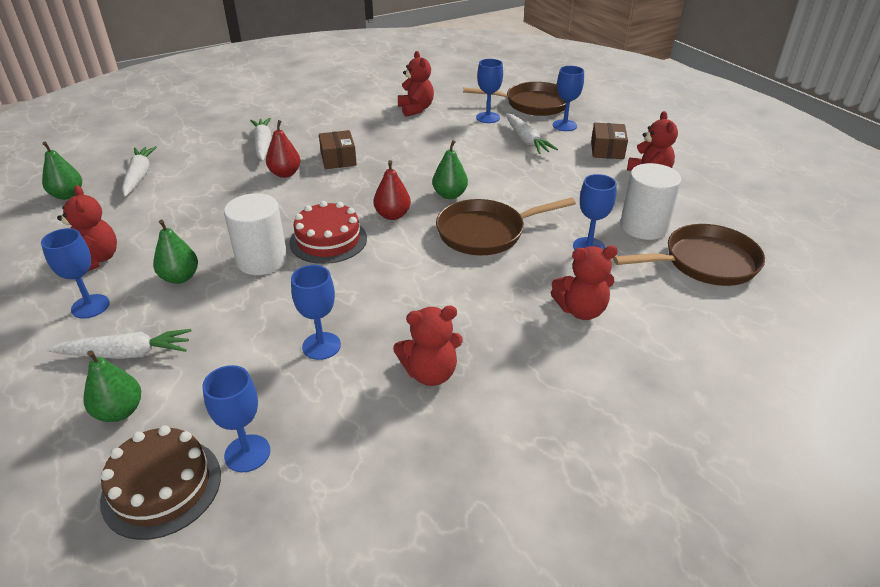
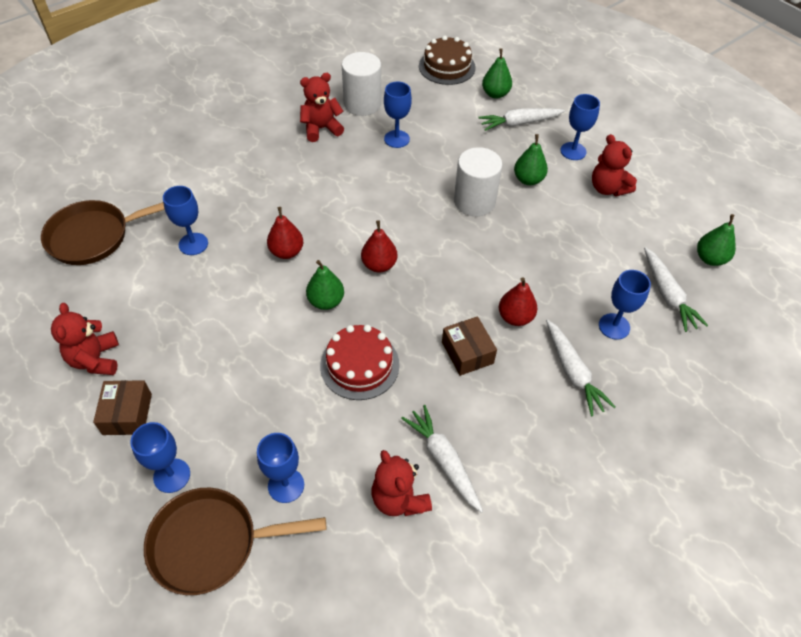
camera: 170 degrees right, 15 degrees up
(247, 453) = (412, 82): blue goblet -> blue goblet (614, 326)
(328, 240) = (428, 228): red cake -> red cake (359, 365)
(486, 232) = (287, 252): brown pan -> red pear
(526, 140) = (233, 425): white carrot -> white carrot (443, 460)
(581, 310) = (214, 181): red teddy bear -> none
(643, 227) = (132, 275): white cylinder -> white cylinder (362, 104)

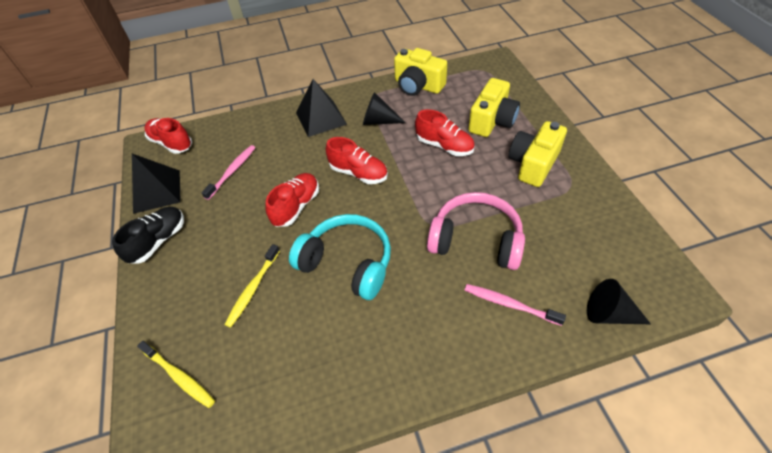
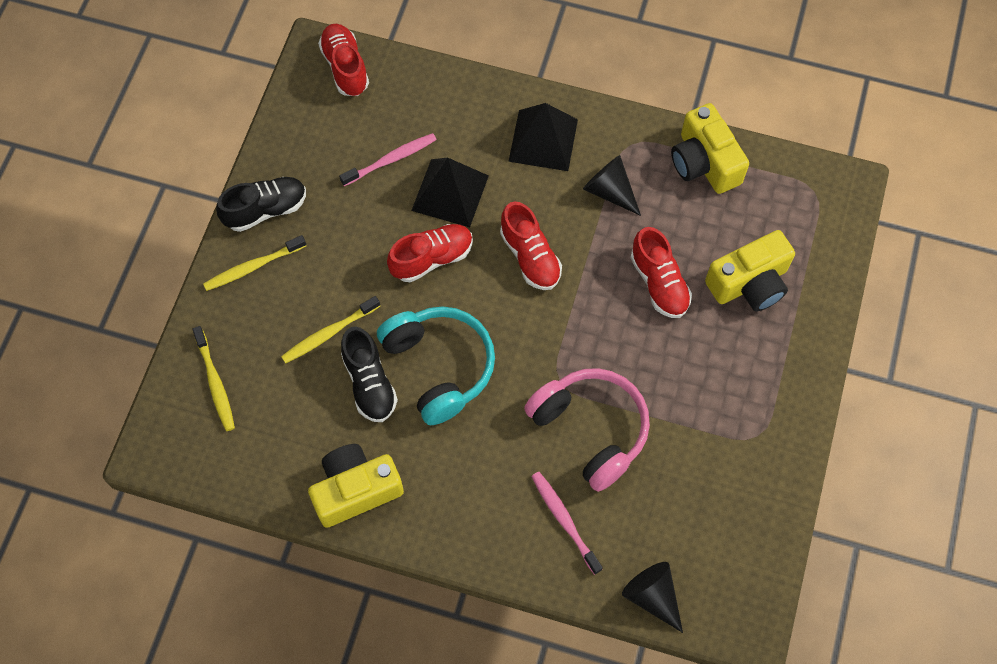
camera: 30 degrees right, 15 degrees up
(157, 191) = (295, 135): black pyramid -> black pyramid (450, 192)
(167, 280) = (253, 267): none -> yellow toothbrush
(305, 302) = (369, 383): none -> black shoe
(533, 164) = (741, 378): yellow camera -> yellow camera (356, 490)

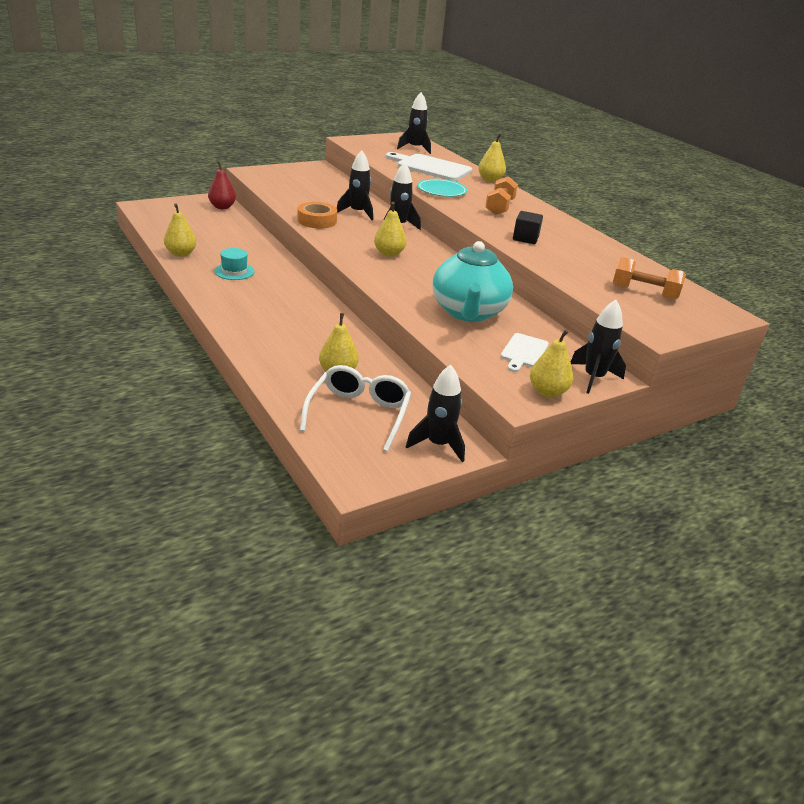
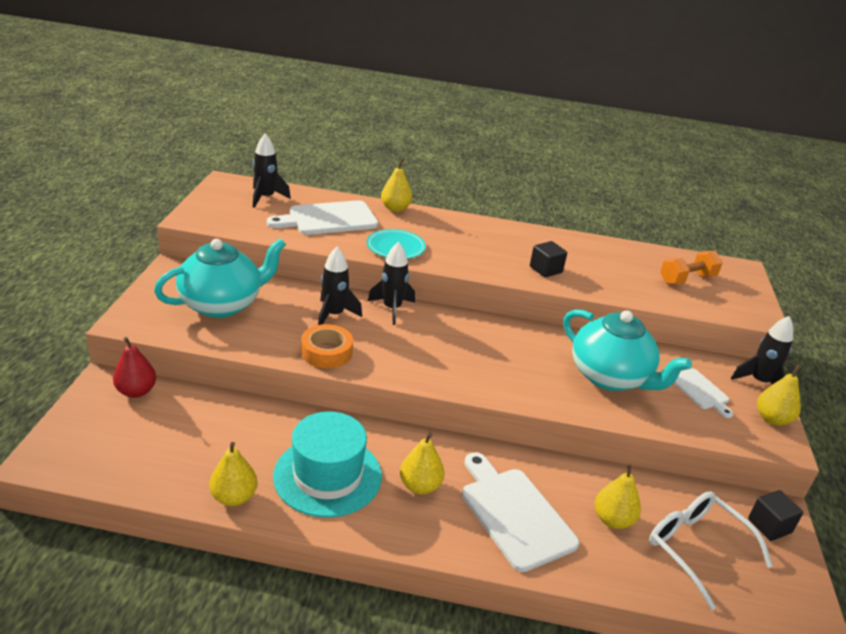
camera: 50 degrees left, 0 degrees up
(234, 271) = (327, 475): turquoise hat -> turquoise hat, size x2.00
(289, 335) = (514, 513): none -> white cutting board
(309, 185) = (222, 304): none -> turquoise teapot
(389, 254) = (453, 352): yellow pear -> yellow pear (420, 486)
(438, 445) = (769, 526): black rocket -> black cube
(499, 207) = (465, 242): orange dumbbell -> none

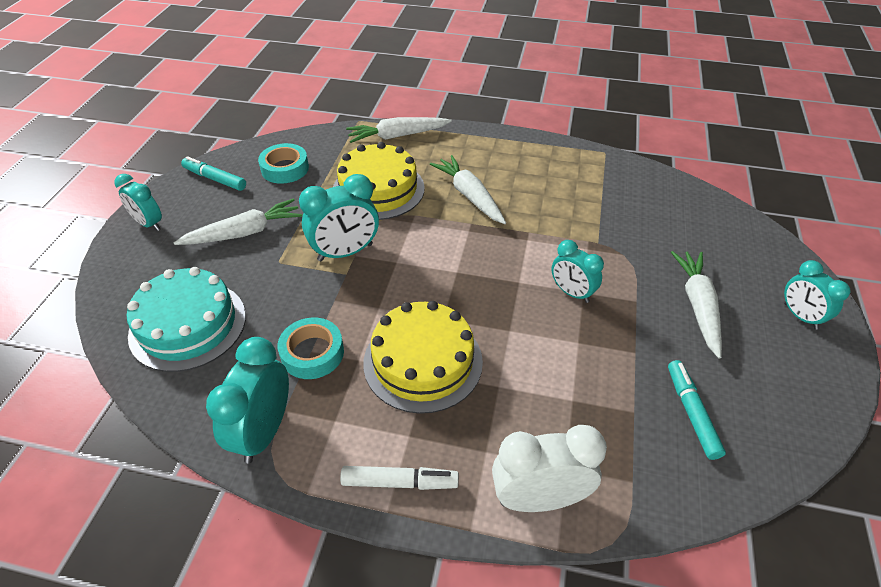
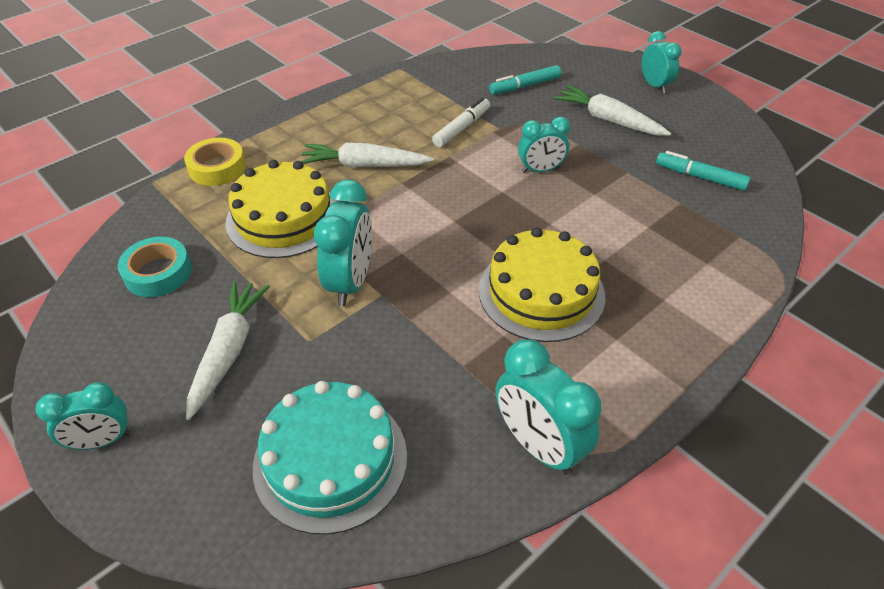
camera: 55 degrees left, 0 degrees up
(215, 179) = (96, 342): turquoise marker -> turquoise marker (525, 86)
(312, 353) = (466, 366): turquoise tape -> none
(397, 136) = (217, 168): white carrot -> yellow tape
(399, 482) = (660, 368): white marker -> white marker (461, 128)
(539, 499) = (725, 292): white clock -> none
(800, 316) = (654, 85): turquoise clock -> turquoise clock turned 120 degrees counterclockwise

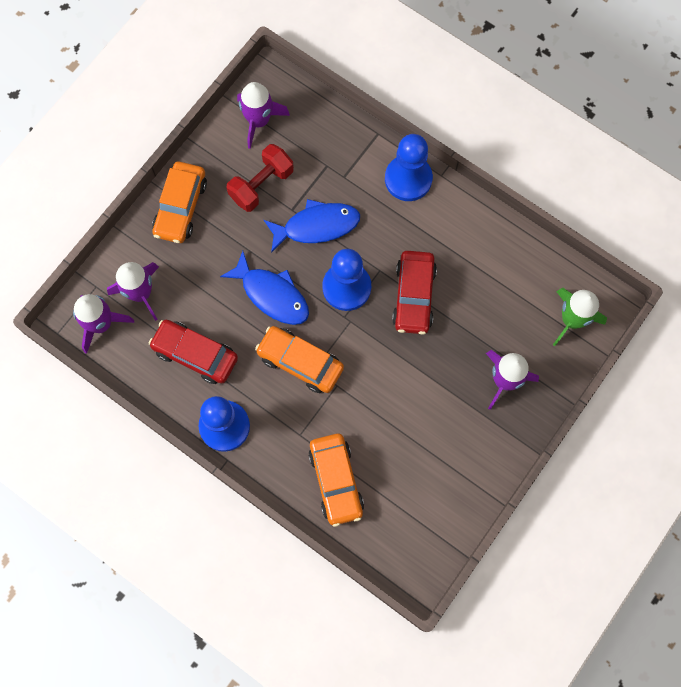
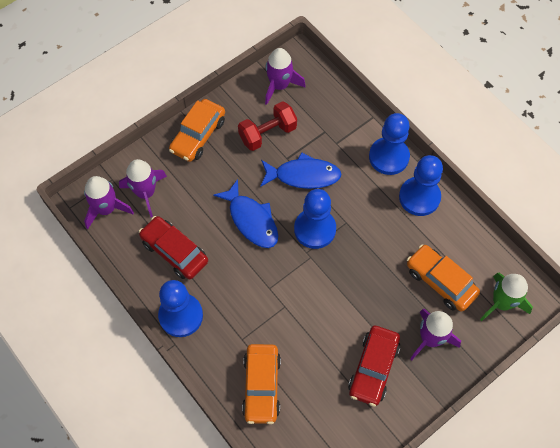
camera: 15 degrees right, 10 degrees down
(300, 362) = (259, 280): orange car -> orange car (440, 282)
(414, 296) = (369, 250): red car -> red car (373, 368)
(454, 219) = (419, 197): none -> blue pawn

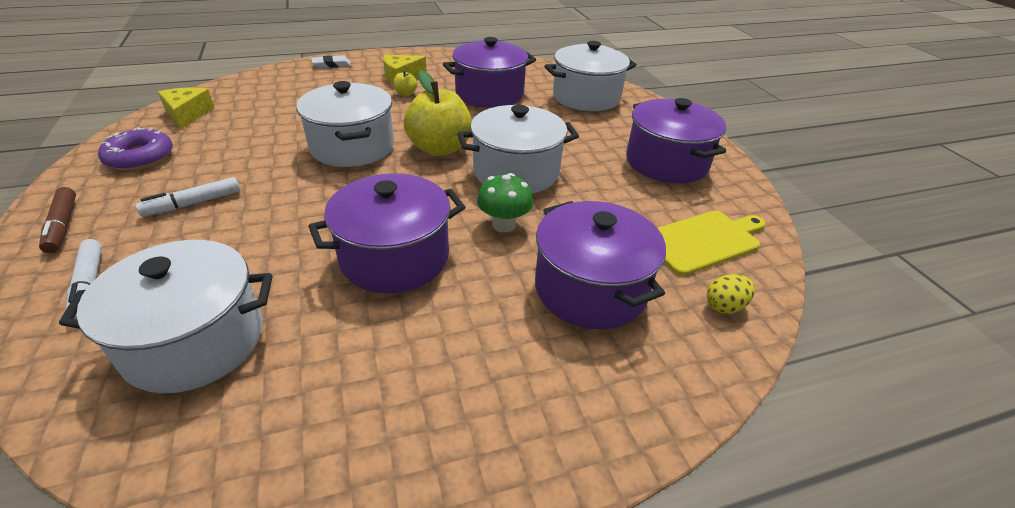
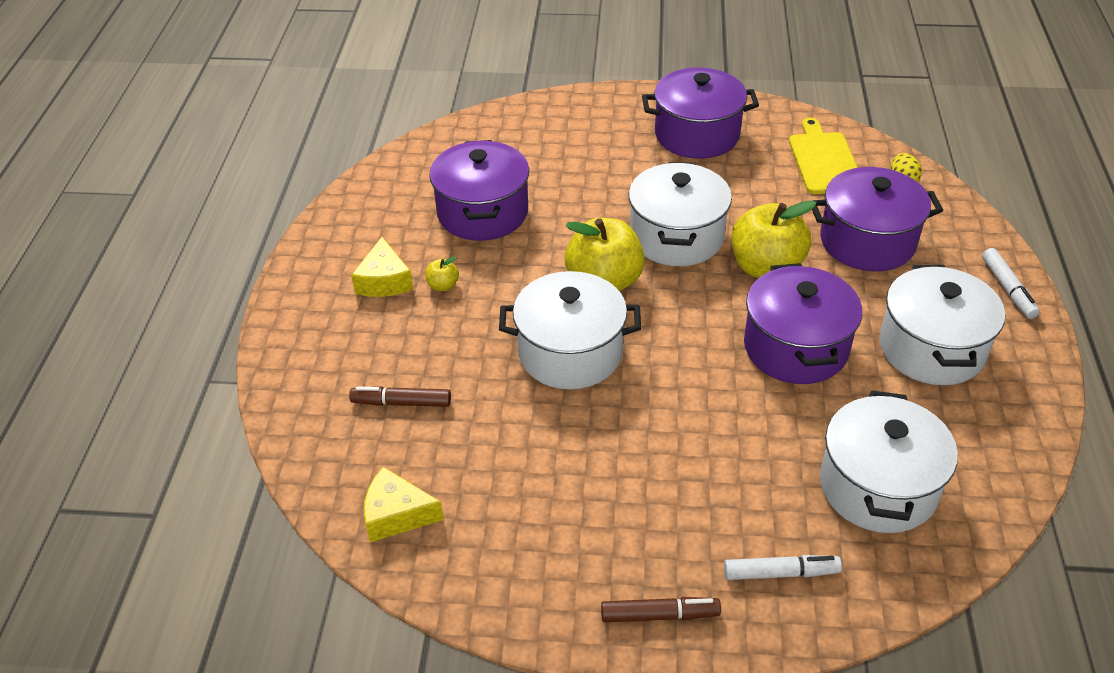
camera: 65 degrees left, 5 degrees up
(140, 157) = (513, 558): purple donut -> none
(193, 203) = (650, 497): white marker -> white marker (1007, 288)
(288, 100) = (402, 403): none -> brown marker
(331, 65) = (294, 347): white eraser -> none
(504, 225) = (766, 267): green mushroom -> yellow apple
(586, 97) = (531, 140): white pot -> white pot (931, 348)

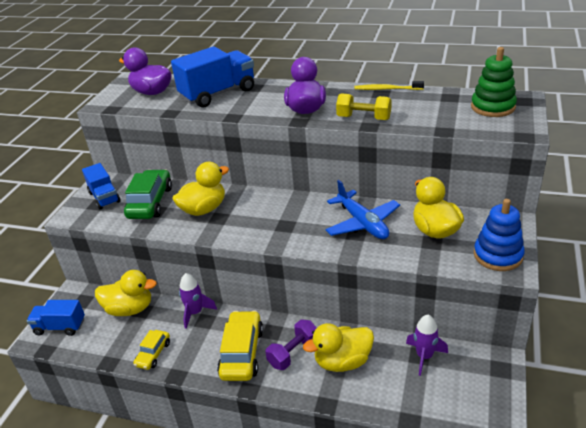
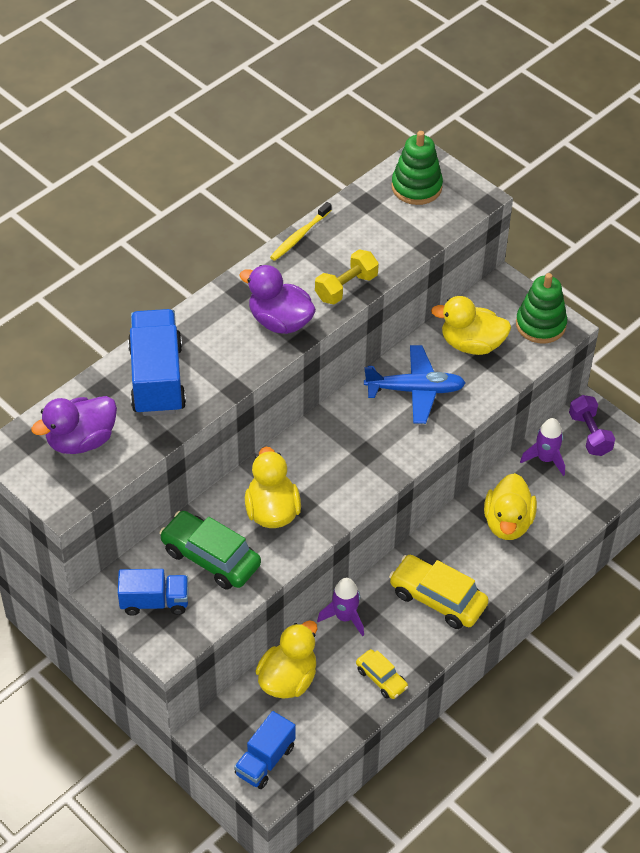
camera: 65 degrees left, 15 degrees up
(293, 353) = (469, 556): purple dumbbell -> purple dumbbell (590, 434)
(498, 255) = (540, 325): blue stacking toy -> green stacking toy

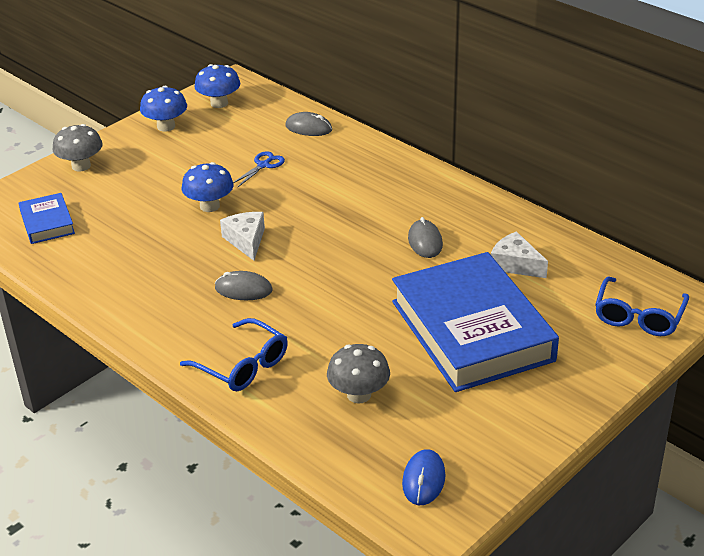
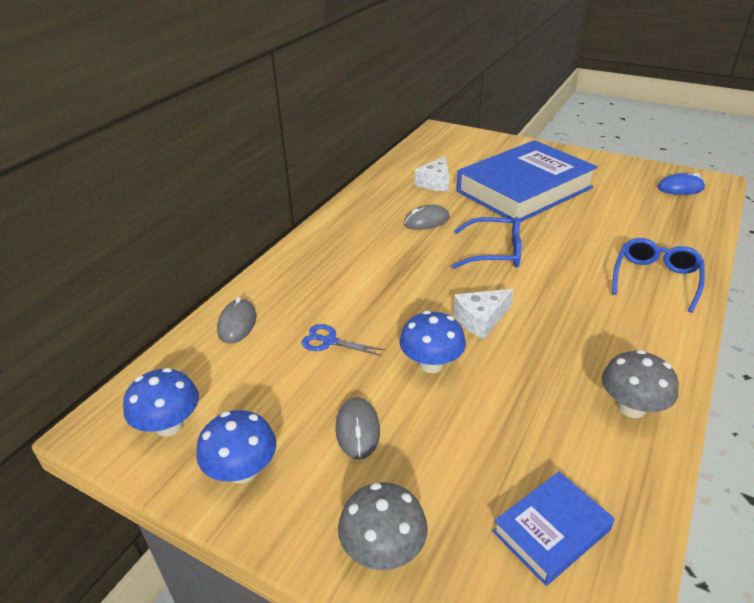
camera: 105 degrees left, 0 degrees up
(243, 289) = (558, 302): grey mouse -> grey mouse (357, 430)
(359, 395) = (631, 221): grey mushroom -> grey mushroom (631, 407)
(638, 316) = (466, 141): blue glasses -> blue glasses (495, 252)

WHAT YOU NEED TO DO — Output, exactly and only: the line containing "(498, 255) = (540, 325): blue", the last line of the listing above, and every line in between. Leave the pictures out.

FINISHED EXERCISE —
(498, 255) = (540, 325): blue stacking toy -> green stacking toy

camera: 105 degrees left, 0 degrees up
(243, 289) = (558, 302): grey mouse -> grey mouse (357, 430)
(359, 395) = (631, 221): grey mushroom -> grey mushroom (631, 407)
(638, 316) = (466, 141): blue glasses -> blue glasses (495, 252)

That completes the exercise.